(Recorded information):
========

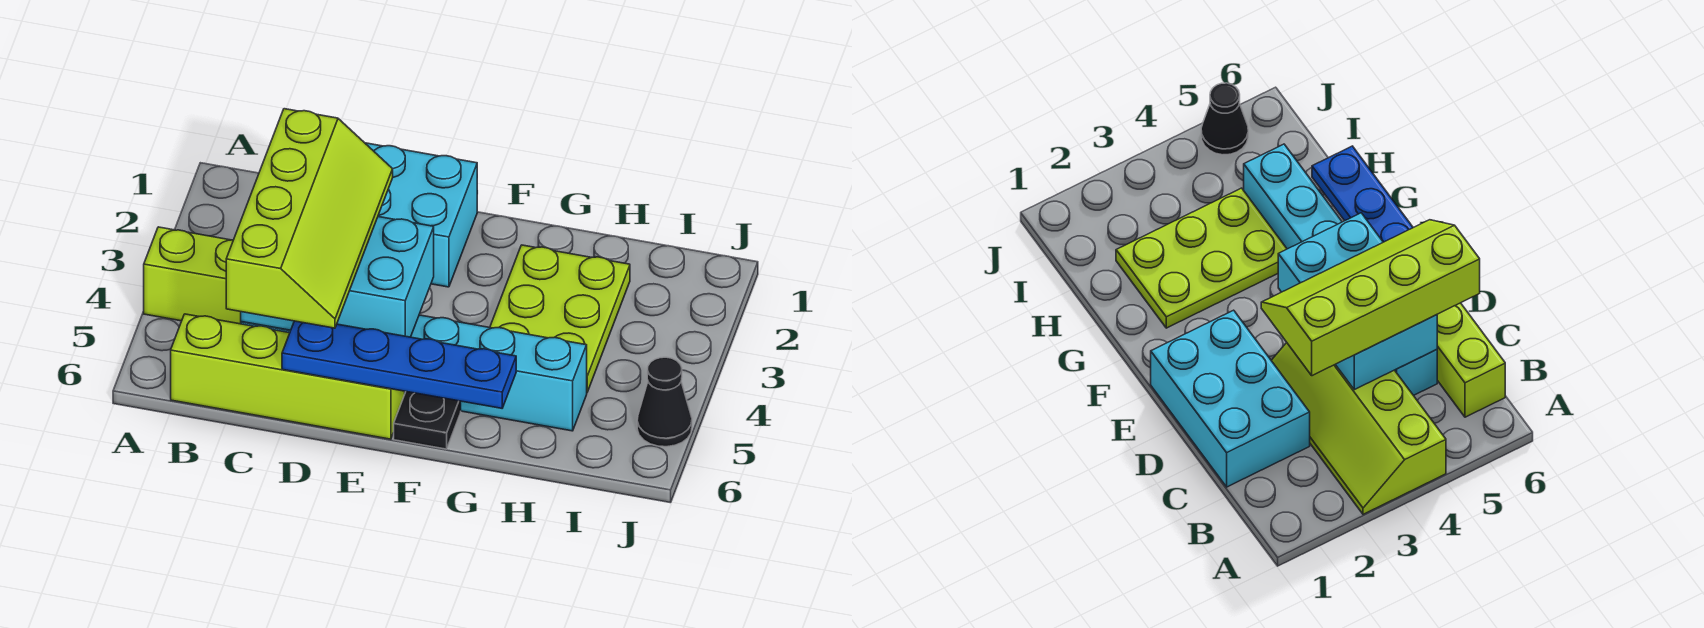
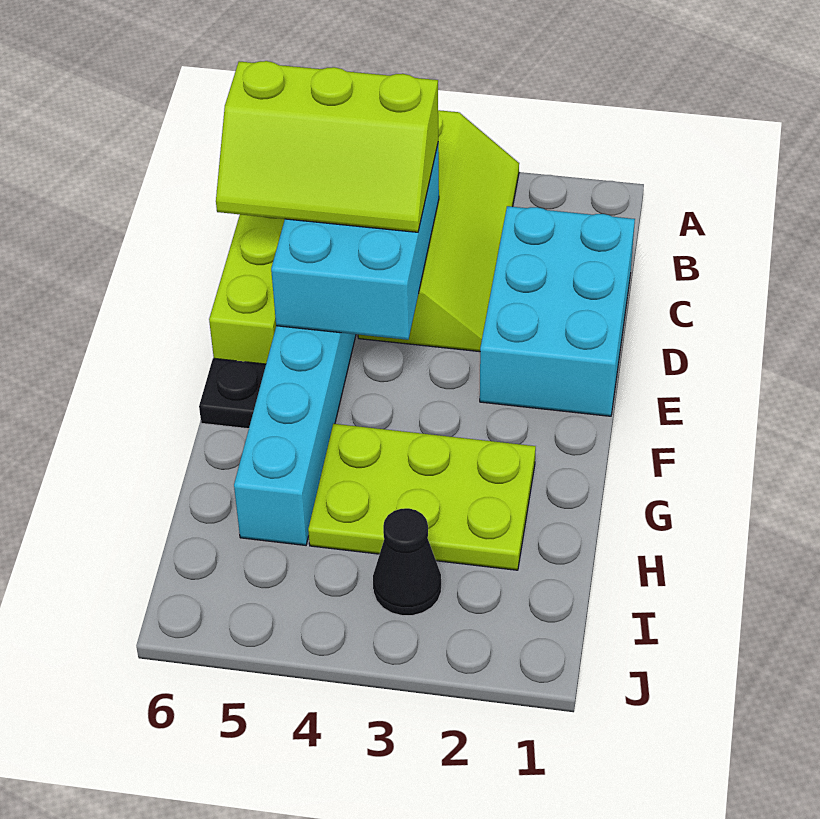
lime slope C3:D6 level 3 top C -> lime slope C4:D6 level 3 top C
blue plate D6:G6 level 2 -> none
black cone J5 level 1 -> black cone I3 level 1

========

(Work item): What belongs in the answer is the line with "blue plate D6:G6 level 2 -> none" plus every later line of the listing, copied word for word and nothing besides.

(Response to this exercise):
blue plate D6:G6 level 2 -> none
black cone J5 level 1 -> black cone I3 level 1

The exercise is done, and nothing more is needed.